= EXERCISE DIRECTIONS =
Could you restate, word for word, the line that has "SW1: none -> switch (GND, VDD)" and all lines following it through the end of the entries below?

[Modification records]
***

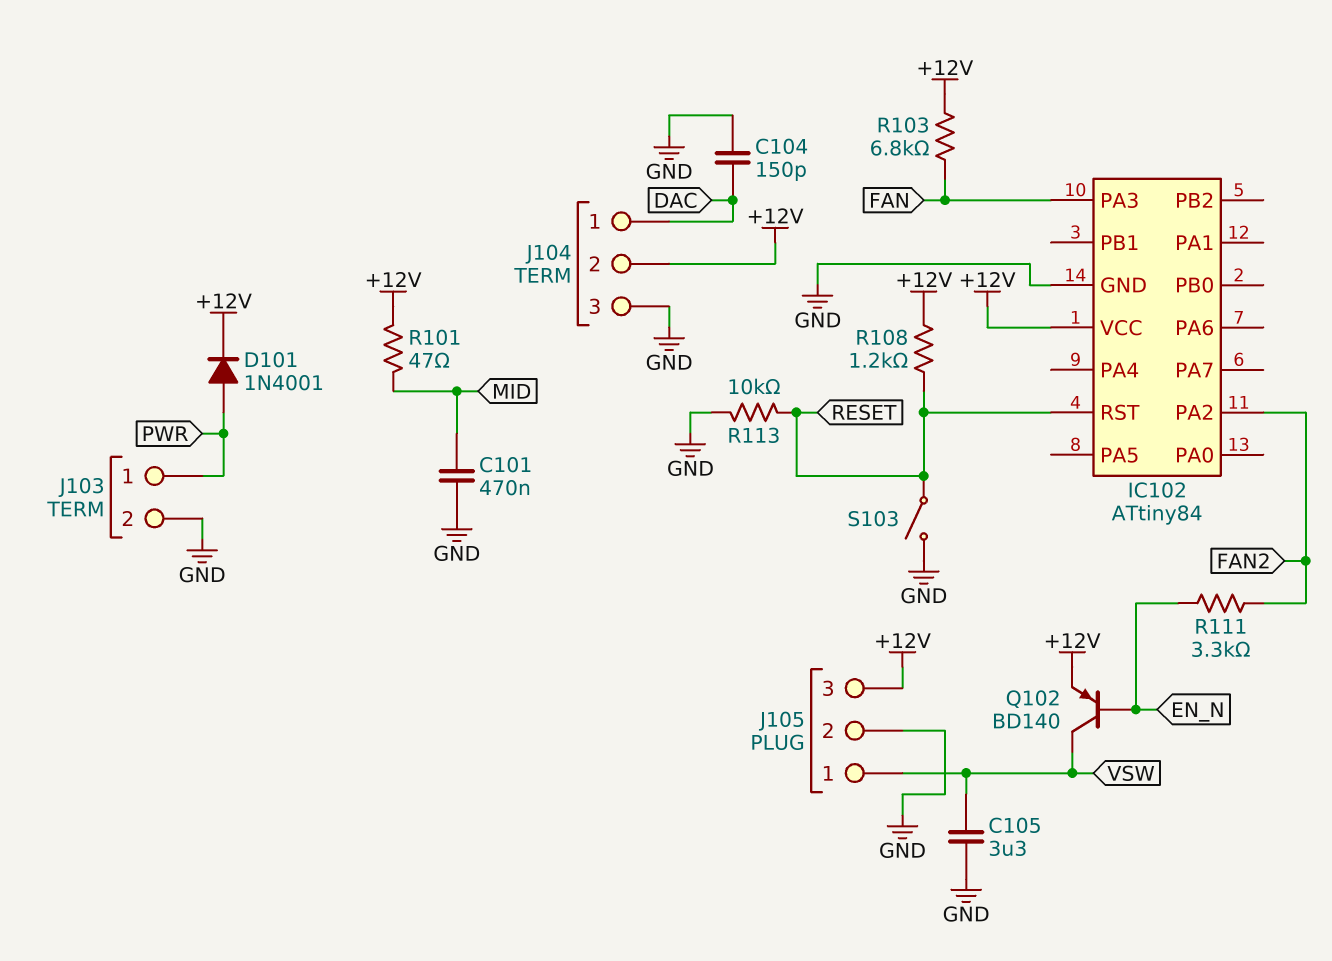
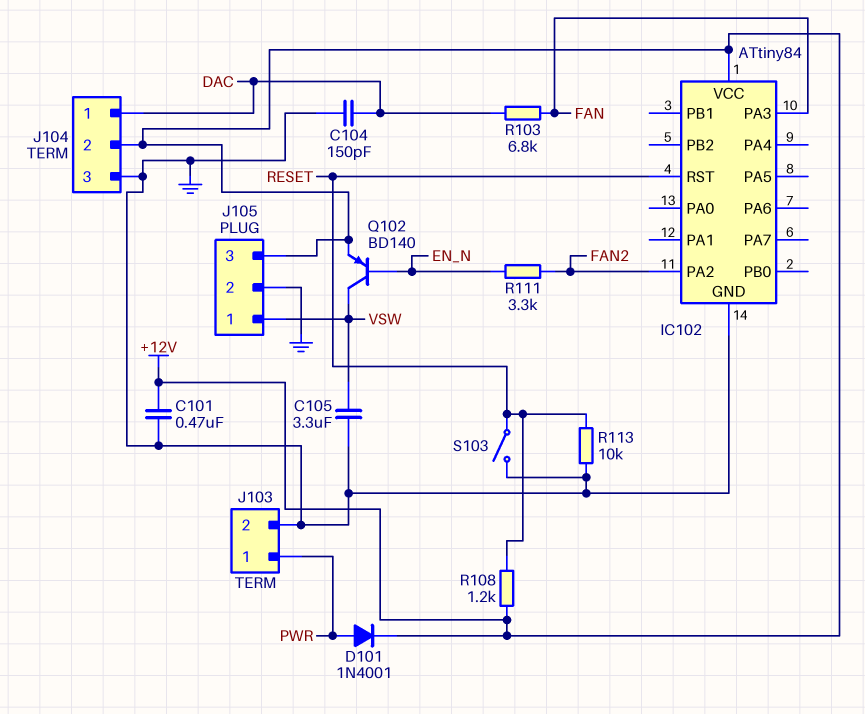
C101: 470nF (GND, MID) -> 470nF (+12V, GND)
R101: 47 (+12V, MID) -> none
R103: 6.8k (+12V, FAN) -> 6.8k (DAC, FAN)

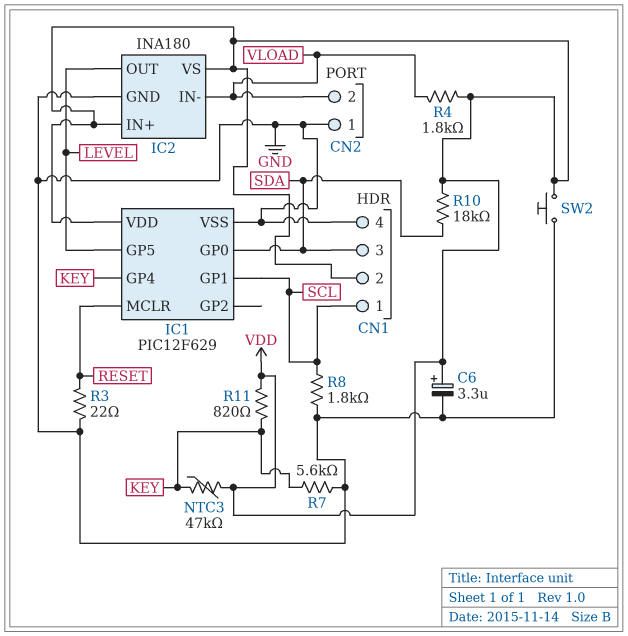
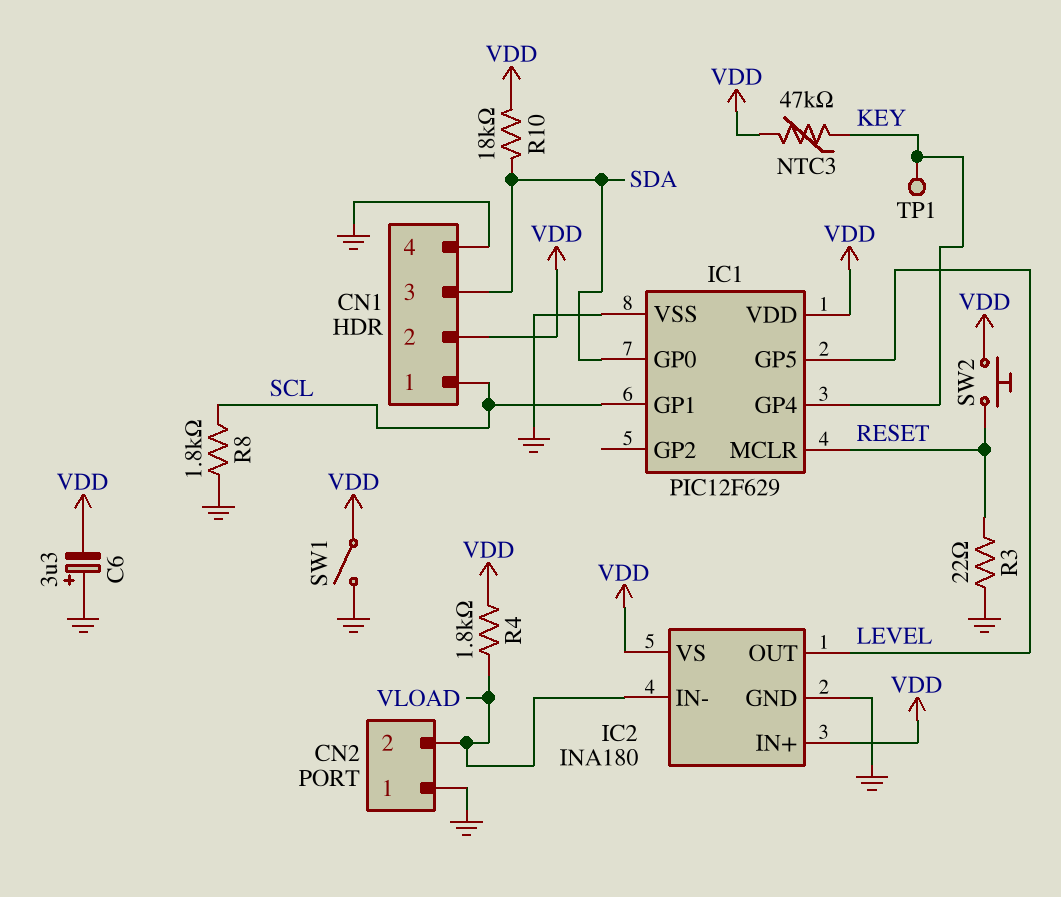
C6: 3.3uF (plus VDD, minus GND) -> 3.3uF (plus GND, minus VDD)
R7: 5.6k (GND, KEY) -> none
R11: 820 (KEY, VDD) -> none
SW1: none -> switch (GND, VDD)
SW2: button (GND, VDD) -> button (RESET, VDD)
TP1: none -> test point (KEY)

***

= TASK RESULT =
SW1: none -> switch (GND, VDD)
SW2: button (GND, VDD) -> button (RESET, VDD)
TP1: none -> test point (KEY)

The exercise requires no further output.